For this exercise, an exact copy is needed of only the lines from the one containing "purple cross: (73, 314)" through the end of the data, with pictures left out.

'''

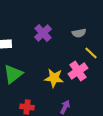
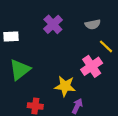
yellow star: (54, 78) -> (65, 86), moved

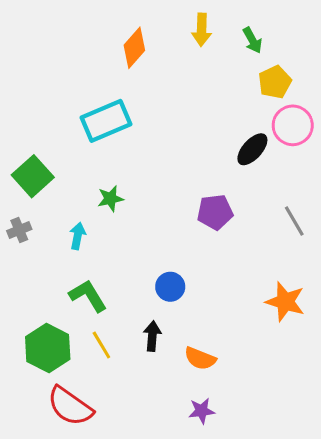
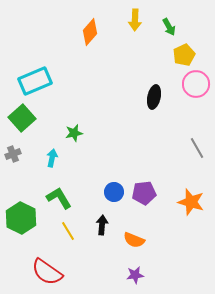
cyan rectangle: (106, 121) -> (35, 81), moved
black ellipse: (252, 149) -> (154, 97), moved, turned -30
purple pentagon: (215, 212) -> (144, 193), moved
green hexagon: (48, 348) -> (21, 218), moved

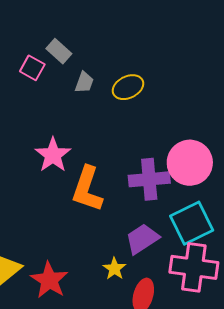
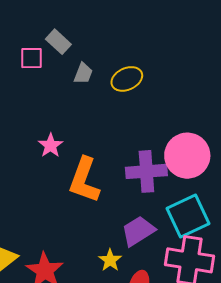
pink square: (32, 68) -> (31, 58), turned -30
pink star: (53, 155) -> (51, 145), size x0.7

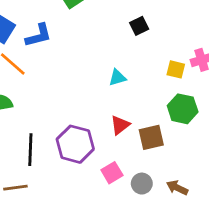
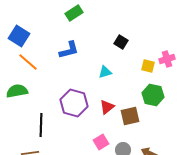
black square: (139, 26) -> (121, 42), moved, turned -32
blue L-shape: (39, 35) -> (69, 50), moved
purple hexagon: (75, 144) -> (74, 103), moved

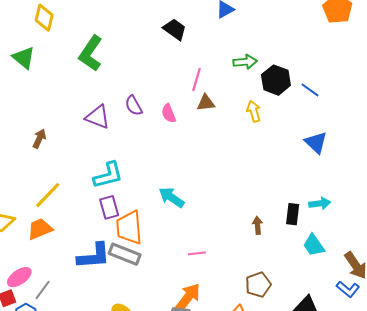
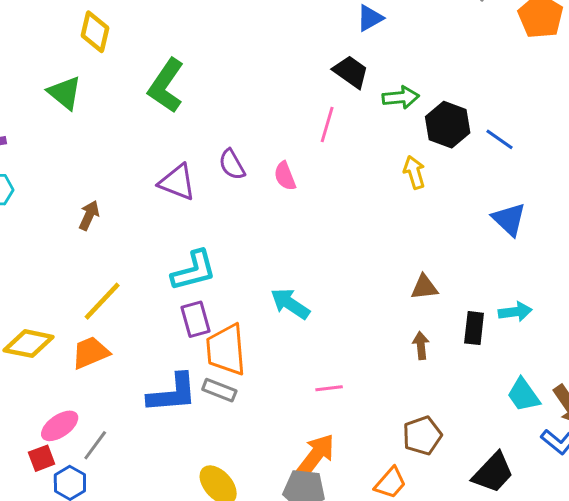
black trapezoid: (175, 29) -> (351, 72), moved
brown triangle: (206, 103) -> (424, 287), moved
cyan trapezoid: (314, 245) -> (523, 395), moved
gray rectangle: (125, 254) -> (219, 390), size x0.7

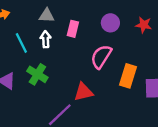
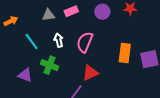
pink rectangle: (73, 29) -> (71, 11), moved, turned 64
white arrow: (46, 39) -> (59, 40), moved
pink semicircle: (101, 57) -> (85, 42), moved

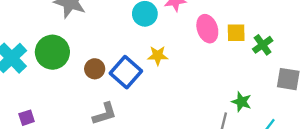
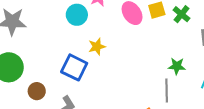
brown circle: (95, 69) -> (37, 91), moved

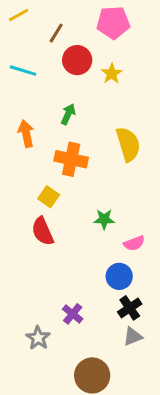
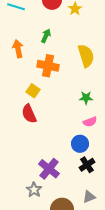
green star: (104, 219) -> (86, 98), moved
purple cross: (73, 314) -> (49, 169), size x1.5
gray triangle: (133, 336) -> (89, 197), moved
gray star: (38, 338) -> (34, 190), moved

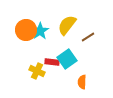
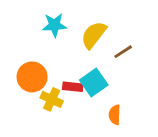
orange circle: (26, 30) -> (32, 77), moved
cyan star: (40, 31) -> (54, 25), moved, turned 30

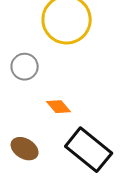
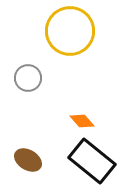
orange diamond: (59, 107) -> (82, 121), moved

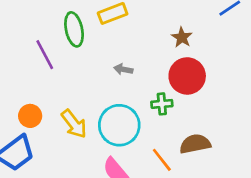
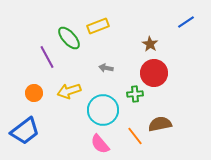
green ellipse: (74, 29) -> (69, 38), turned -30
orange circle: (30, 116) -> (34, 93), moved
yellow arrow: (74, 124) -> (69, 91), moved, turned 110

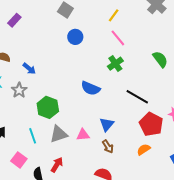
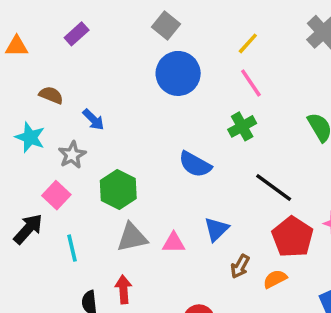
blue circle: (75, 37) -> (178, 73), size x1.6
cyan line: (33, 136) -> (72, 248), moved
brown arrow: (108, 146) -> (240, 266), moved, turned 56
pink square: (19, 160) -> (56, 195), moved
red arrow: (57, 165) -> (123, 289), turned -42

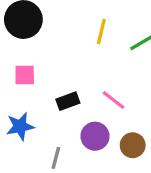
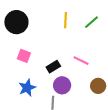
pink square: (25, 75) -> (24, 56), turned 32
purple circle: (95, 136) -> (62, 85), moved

'''

Solution below >>
purple cross: (73, 314) -> (49, 169), size x1.5
gray triangle: (133, 336) -> (89, 197), moved
gray star: (38, 338) -> (34, 190), moved

orange circle: (26, 30) -> (32, 77), moved
cyan star: (40, 31) -> (54, 25), moved, turned 30

orange diamond: (59, 107) -> (82, 121), moved

green ellipse: (74, 29) -> (69, 38), turned -30
orange circle: (30, 116) -> (34, 93), moved
yellow arrow: (74, 124) -> (69, 91), moved, turned 110

blue circle: (75, 37) -> (178, 73), size x1.6
cyan line: (33, 136) -> (72, 248), moved
brown arrow: (108, 146) -> (240, 266), moved, turned 56
pink square: (19, 160) -> (56, 195), moved
red arrow: (57, 165) -> (123, 289), turned -42

pink square: (25, 75) -> (24, 56), turned 32
purple circle: (95, 136) -> (62, 85), moved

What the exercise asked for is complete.